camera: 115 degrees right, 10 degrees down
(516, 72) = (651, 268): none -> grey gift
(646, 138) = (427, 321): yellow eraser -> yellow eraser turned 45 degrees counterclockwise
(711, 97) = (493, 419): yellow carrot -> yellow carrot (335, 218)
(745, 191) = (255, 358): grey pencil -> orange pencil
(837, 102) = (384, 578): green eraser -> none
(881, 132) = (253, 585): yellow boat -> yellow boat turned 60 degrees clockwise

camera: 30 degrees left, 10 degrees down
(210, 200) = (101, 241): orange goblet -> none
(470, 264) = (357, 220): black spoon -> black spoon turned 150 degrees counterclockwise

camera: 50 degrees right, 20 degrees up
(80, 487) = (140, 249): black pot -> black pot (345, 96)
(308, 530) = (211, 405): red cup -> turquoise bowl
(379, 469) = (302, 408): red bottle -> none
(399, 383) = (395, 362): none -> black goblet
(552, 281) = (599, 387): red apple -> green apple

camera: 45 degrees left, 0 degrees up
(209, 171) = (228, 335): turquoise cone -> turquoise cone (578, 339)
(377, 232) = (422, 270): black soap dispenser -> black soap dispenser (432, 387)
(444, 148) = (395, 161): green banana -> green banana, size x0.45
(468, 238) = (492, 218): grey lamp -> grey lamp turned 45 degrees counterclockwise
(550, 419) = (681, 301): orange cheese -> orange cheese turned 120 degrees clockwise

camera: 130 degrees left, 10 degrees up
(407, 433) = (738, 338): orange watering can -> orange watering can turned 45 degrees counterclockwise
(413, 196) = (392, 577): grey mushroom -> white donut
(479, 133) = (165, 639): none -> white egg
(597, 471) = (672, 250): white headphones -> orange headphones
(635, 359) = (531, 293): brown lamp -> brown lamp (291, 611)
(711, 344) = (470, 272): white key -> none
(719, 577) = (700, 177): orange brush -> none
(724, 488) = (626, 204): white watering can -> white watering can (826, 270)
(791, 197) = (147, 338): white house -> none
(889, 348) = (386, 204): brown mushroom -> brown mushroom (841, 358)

• • • •

> _PROBLEM TO WORK ON_: Find "camera: 30 degrees left, 10 degrees down" in the data above, then repeat that line and all lines after it exactly, ending with the final line.

> _EXERCISE SOLUTION_:
camera: 30 degrees left, 10 degrees down
(210, 200) = (101, 241): orange goblet -> none
(470, 264) = (357, 220): black spoon -> black spoon turned 150 degrees counterclockwise

camera: 50 degrees right, 20 degrees up
(80, 487) = (140, 249): black pot -> black pot (345, 96)
(308, 530) = (211, 405): red cup -> turquoise bowl
(379, 469) = (302, 408): red bottle -> none
(399, 383) = (395, 362): none -> black goblet
(552, 281) = (599, 387): red apple -> green apple

camera: 45 degrees left, 0 degrees up
(209, 171) = (228, 335): turquoise cone -> turquoise cone (578, 339)
(377, 232) = (422, 270): black soap dispenser -> black soap dispenser (432, 387)
(444, 148) = (395, 161): green banana -> green banana, size x0.45
(468, 238) = (492, 218): grey lamp -> grey lamp turned 45 degrees counterclockwise
(550, 419) = (681, 301): orange cheese -> orange cheese turned 120 degrees clockwise

camera: 130 degrees left, 10 degrees up
(407, 433) = (738, 338): orange watering can -> orange watering can turned 45 degrees counterclockwise
(413, 196) = (392, 577): grey mushroom -> white donut
(479, 133) = (165, 639): none -> white egg
(597, 471) = (672, 250): white headphones -> orange headphones
(635, 359) = (531, 293): brown lamp -> brown lamp (291, 611)
(711, 344) = (470, 272): white key -> none
(719, 577) = (700, 177): orange brush -> none
(724, 488) = (626, 204): white watering can -> white watering can (826, 270)
(791, 197) = (147, 338): white house -> none
(889, 348) = (386, 204): brown mushroom -> brown mushroom (841, 358)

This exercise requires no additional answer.